▶ Problem details: Look through the material below, count the lines containing the word "before", and state only the count.

▶ Available records:

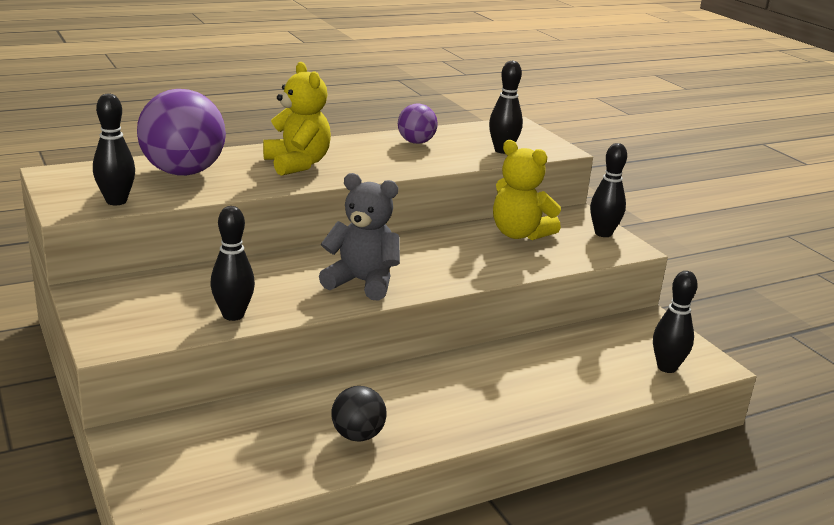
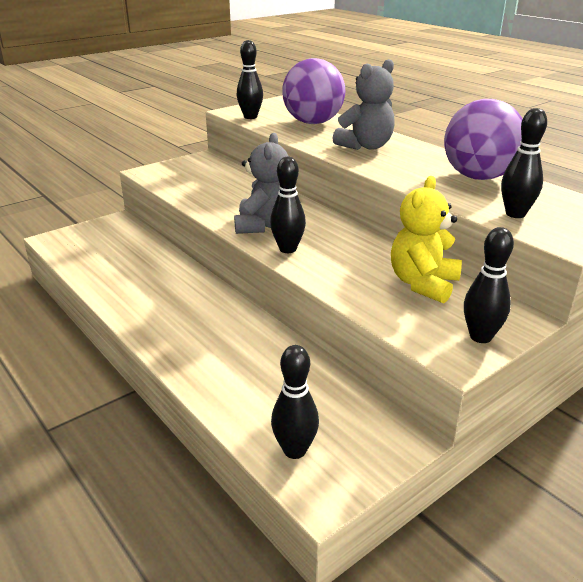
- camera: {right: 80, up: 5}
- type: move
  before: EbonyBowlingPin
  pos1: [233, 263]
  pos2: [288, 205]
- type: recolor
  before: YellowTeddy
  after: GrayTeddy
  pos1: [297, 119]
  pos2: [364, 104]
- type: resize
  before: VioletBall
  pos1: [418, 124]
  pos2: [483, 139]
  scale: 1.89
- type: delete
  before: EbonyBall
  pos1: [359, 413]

▶ Final answer: 4